**WHAT IS BEING ASKED**
Nothing but the text of the records belongs in your answer: repeat all of it exactly and leave out the images.

(Colored object listings)

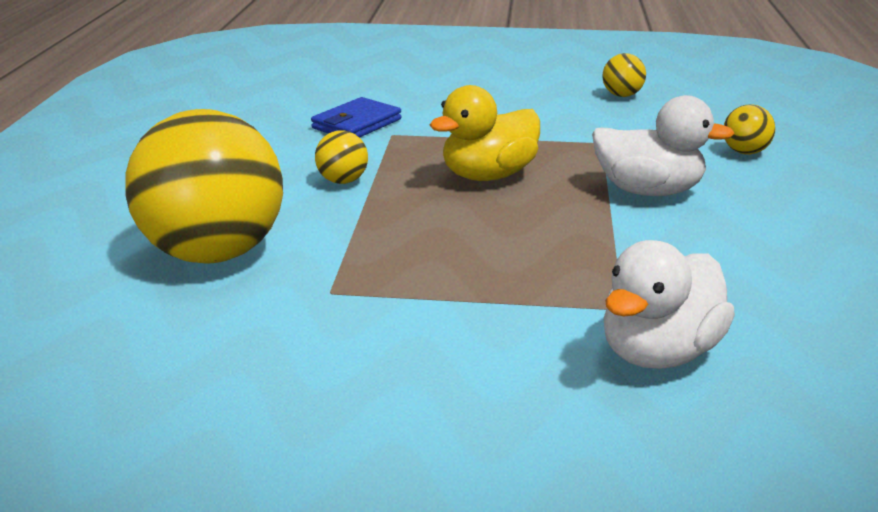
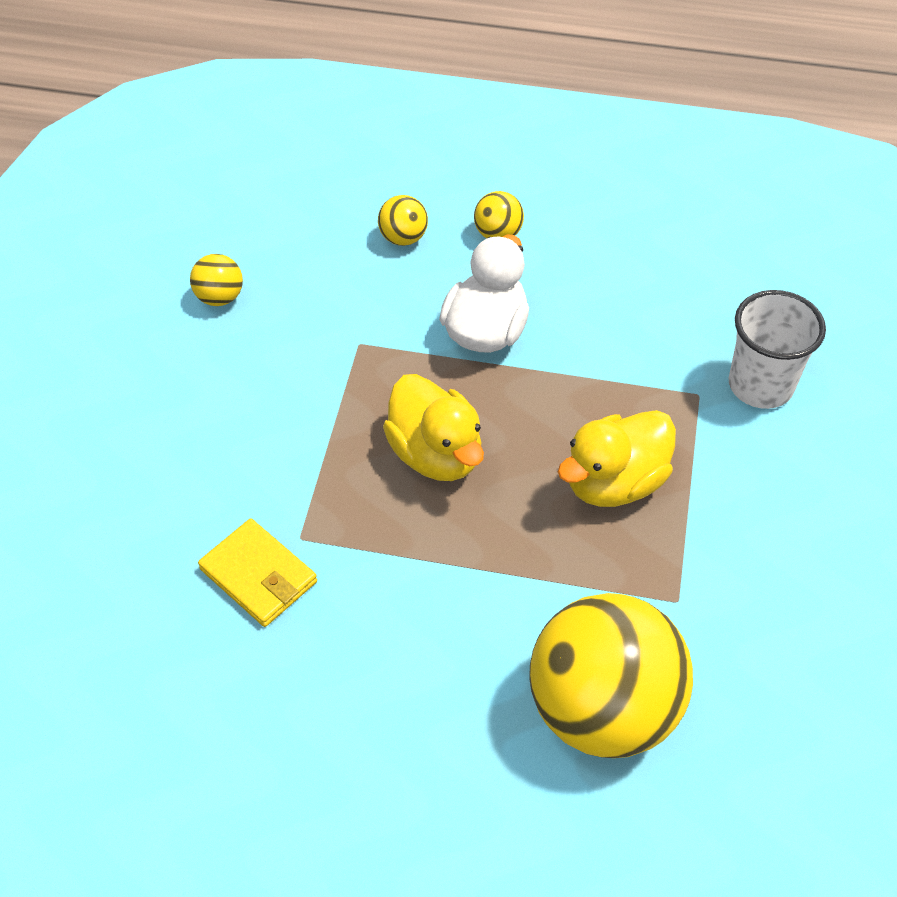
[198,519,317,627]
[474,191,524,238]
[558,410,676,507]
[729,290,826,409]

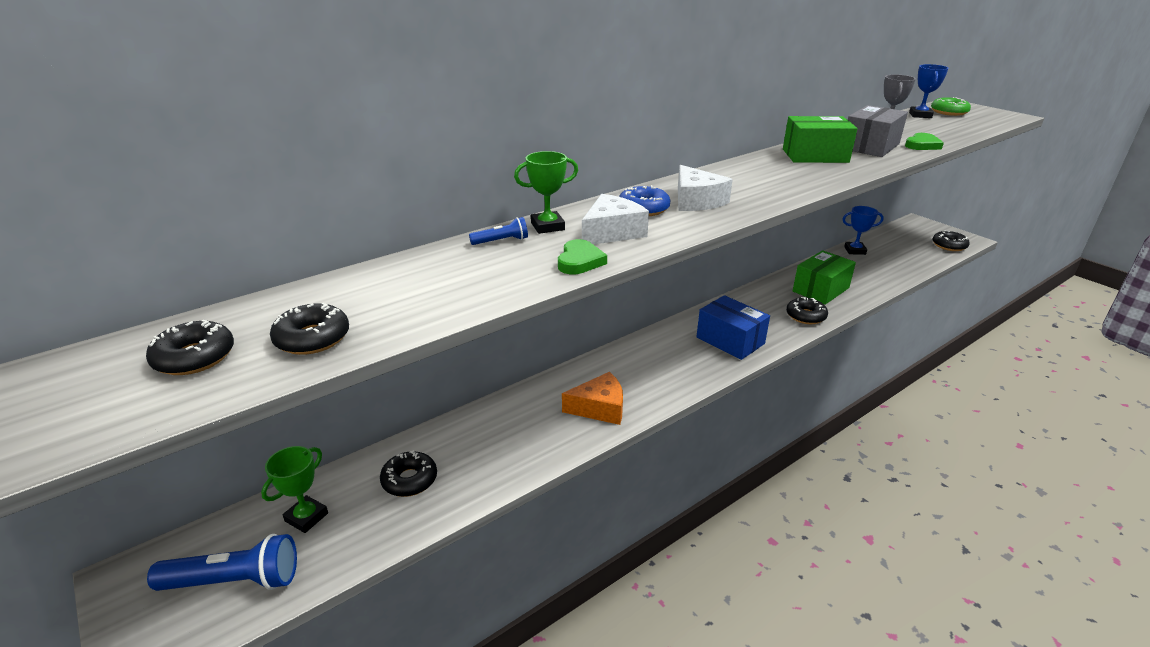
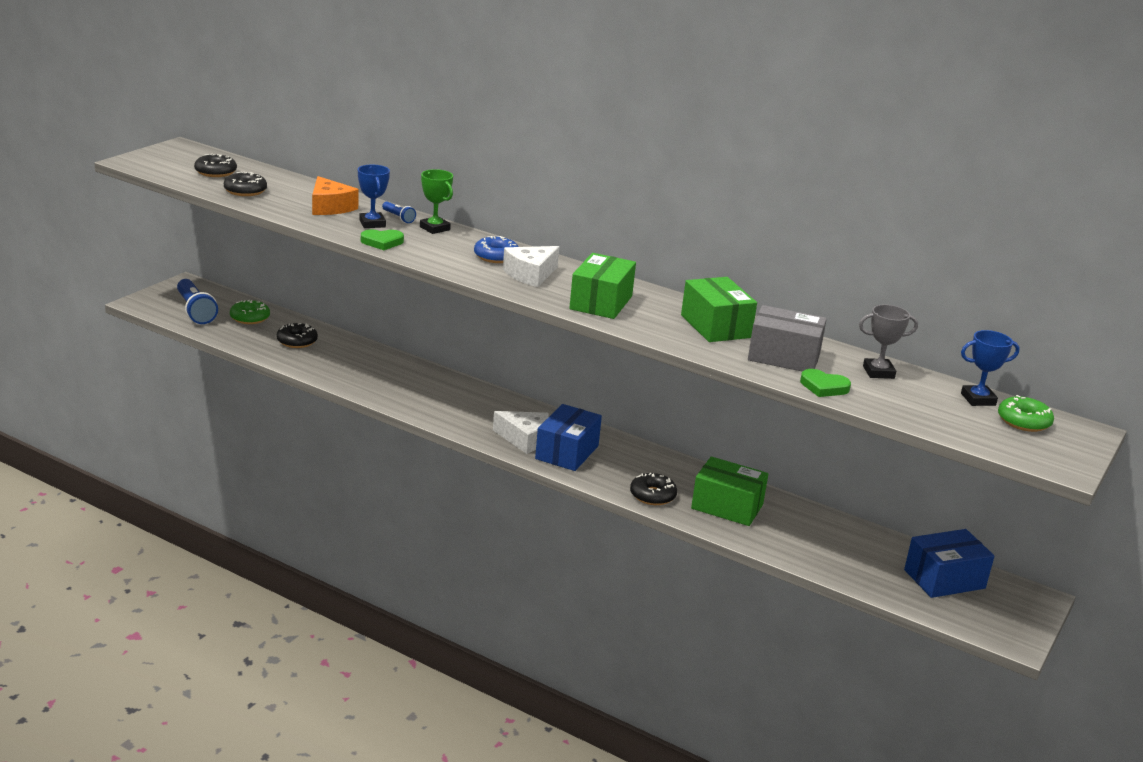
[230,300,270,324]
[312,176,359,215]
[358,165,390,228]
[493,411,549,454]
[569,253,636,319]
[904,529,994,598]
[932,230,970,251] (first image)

**ANSWER BOX**
[198,519,317,627]
[474,191,524,238]
[558,410,676,507]
[729,290,826,409]

[230,300,270,324]
[312,176,359,215]
[358,165,390,228]
[493,411,549,454]
[569,253,636,319]
[904,529,994,598]
[932,230,970,251] (first image)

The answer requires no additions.